Across the entries, how many lines have the string "DGND" in them? Reply with only a number.

[Start of Attachment]

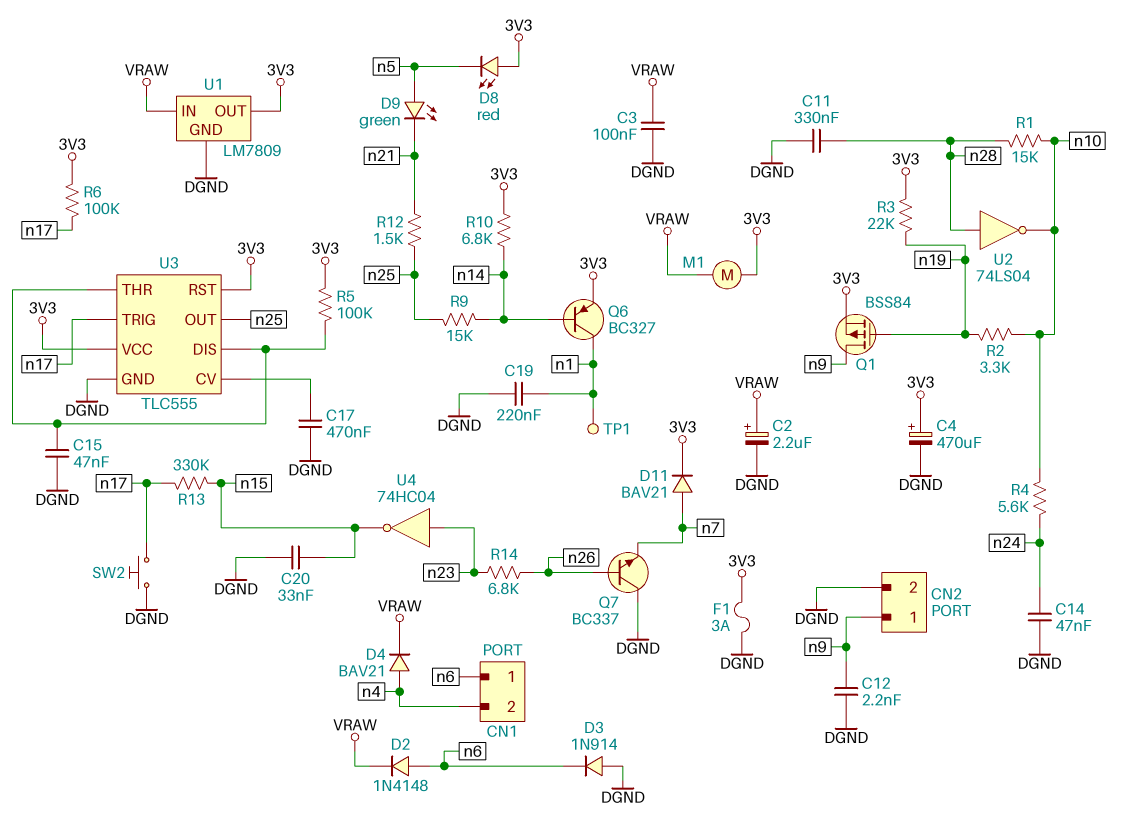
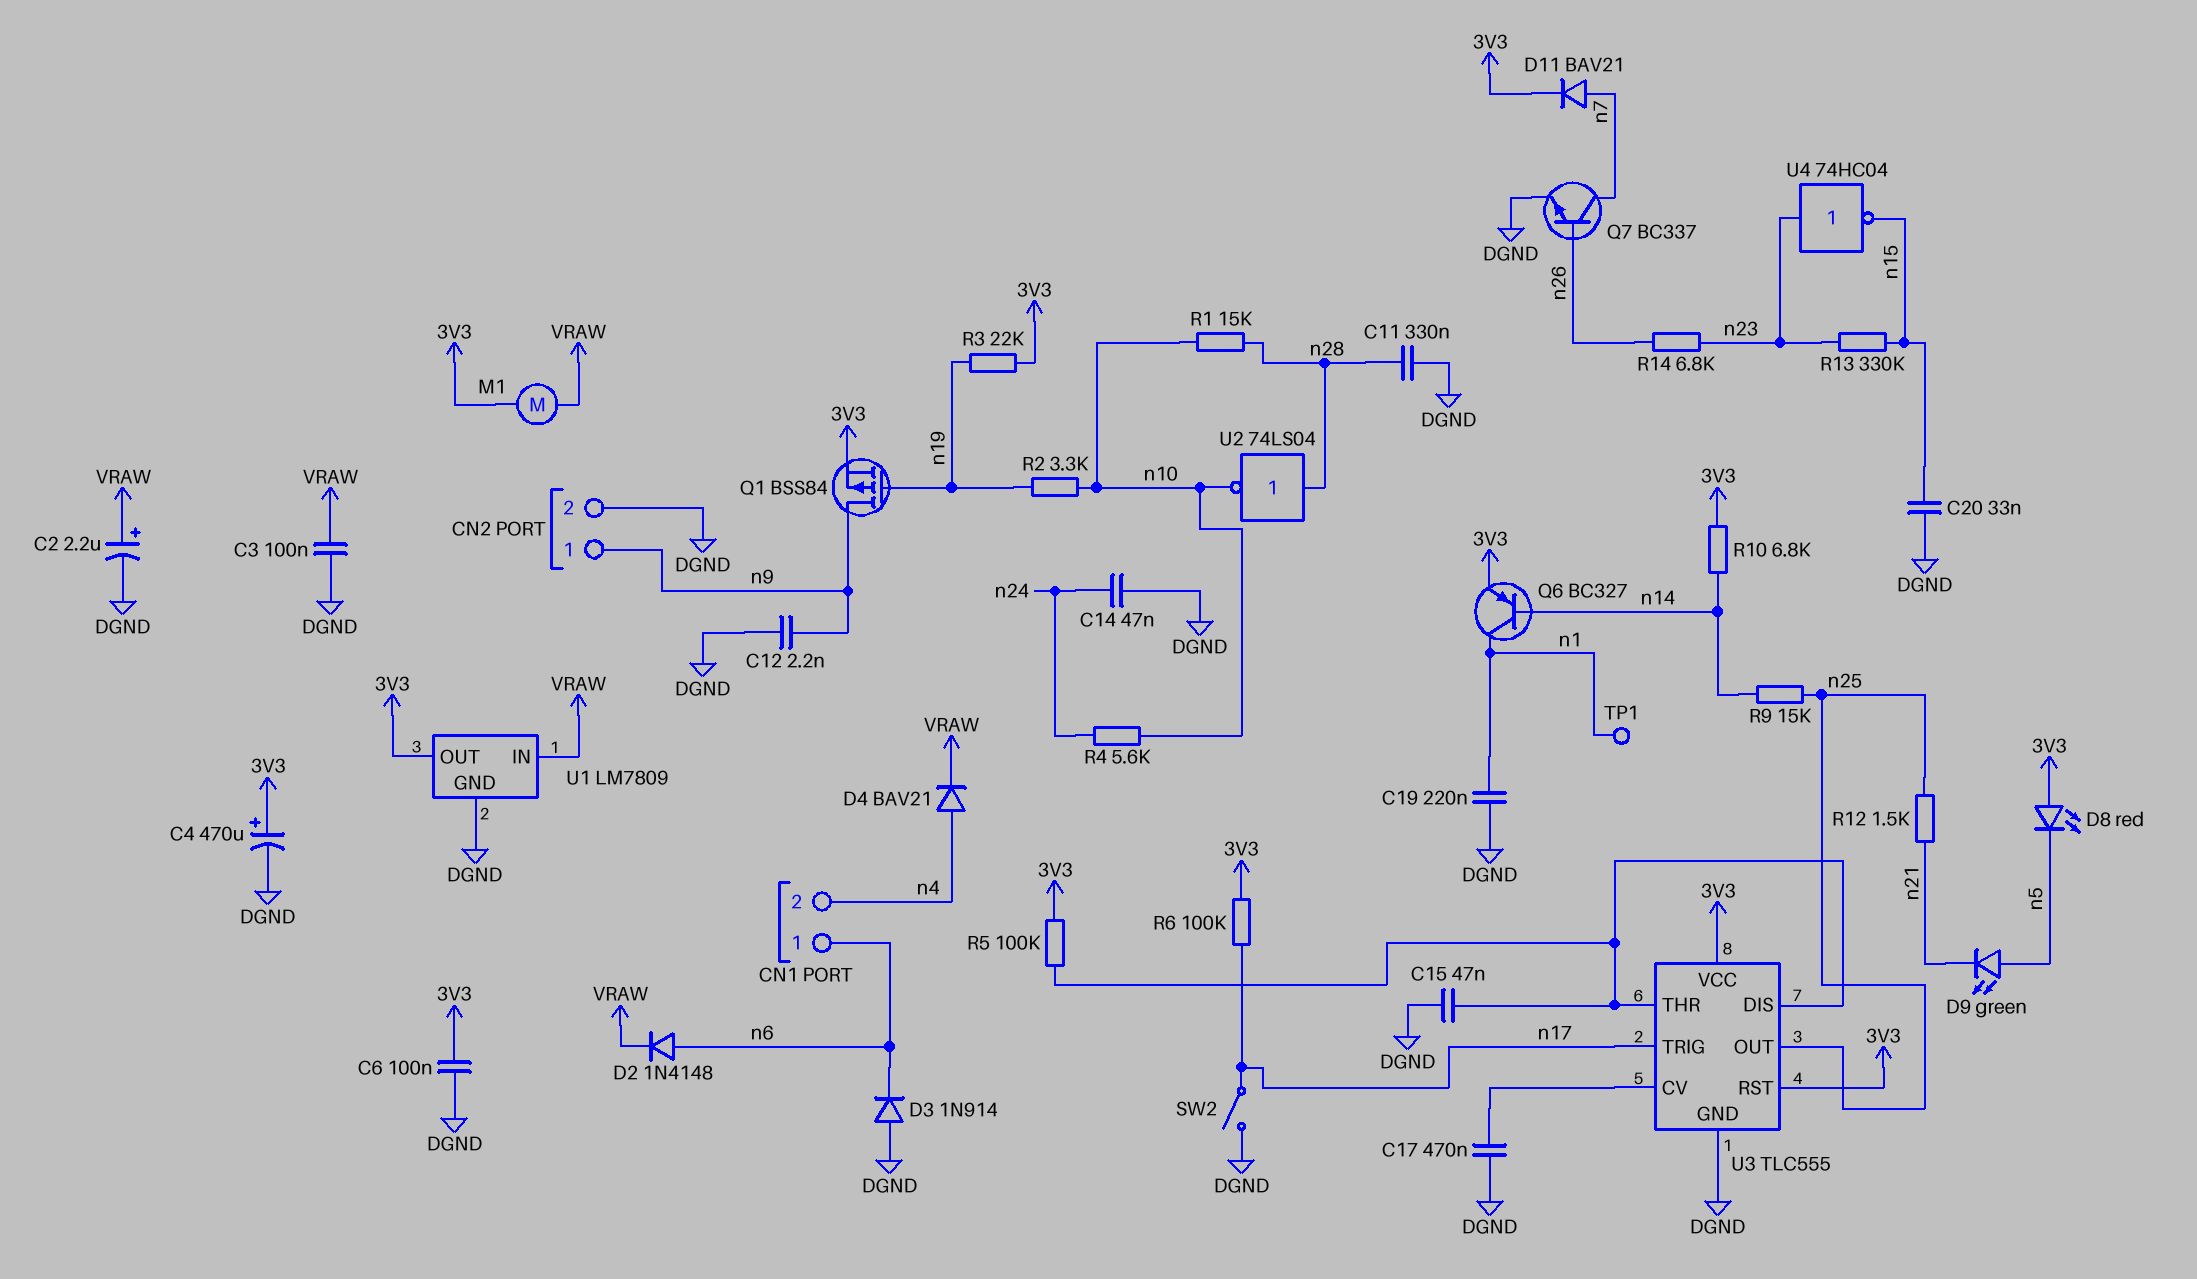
C6: none -> 100nF (3V3, DGND)
F1: 3A (3V3, DGND) -> none
Q7: NPN BC337 (B n26, C DGND, E n7) -> NPN BC337 (B n26, C n7, E DGND)
R13: 330k (n15, n17) -> 330k (n15, n23)
SW2: button (DGND, n17) -> switch (DGND, n17)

[End of Attachment]

● Answer space
4